• _EXERCISE DIRECTIONS_
Leaving out the pictures, reproduce each record exactly and in full.

• _Dataset records_
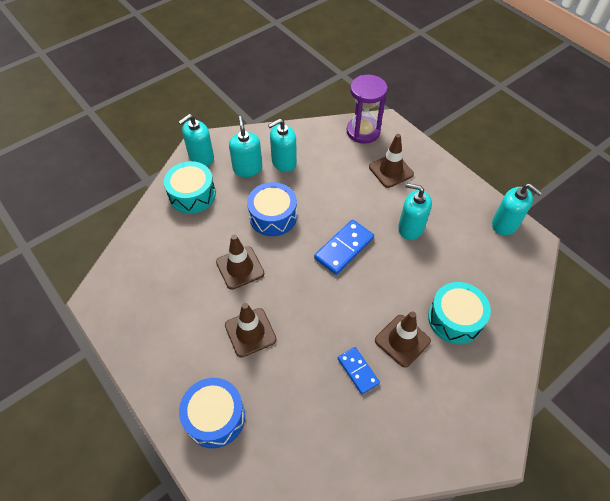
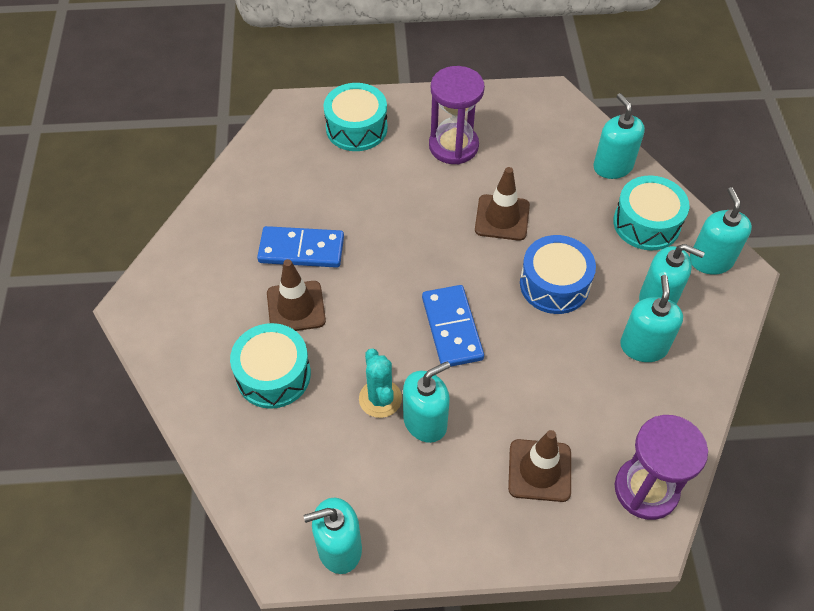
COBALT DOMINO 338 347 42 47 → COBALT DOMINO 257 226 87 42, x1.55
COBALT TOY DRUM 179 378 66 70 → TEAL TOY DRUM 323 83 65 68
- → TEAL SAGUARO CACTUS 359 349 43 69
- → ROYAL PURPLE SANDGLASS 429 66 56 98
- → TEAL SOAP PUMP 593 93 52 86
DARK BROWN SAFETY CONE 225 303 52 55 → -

• _TASK RESULT_
COBALT DOMINO 338 347 42 47 → COBALT DOMINO 257 226 87 42, x1.55
COBALT TOY DRUM 179 378 66 70 → TEAL TOY DRUM 323 83 65 68
- → TEAL SAGUARO CACTUS 359 349 43 69
- → ROYAL PURPLE SANDGLASS 429 66 56 98
- → TEAL SOAP PUMP 593 93 52 86
DARK BROWN SAFETY CONE 225 303 52 55 → -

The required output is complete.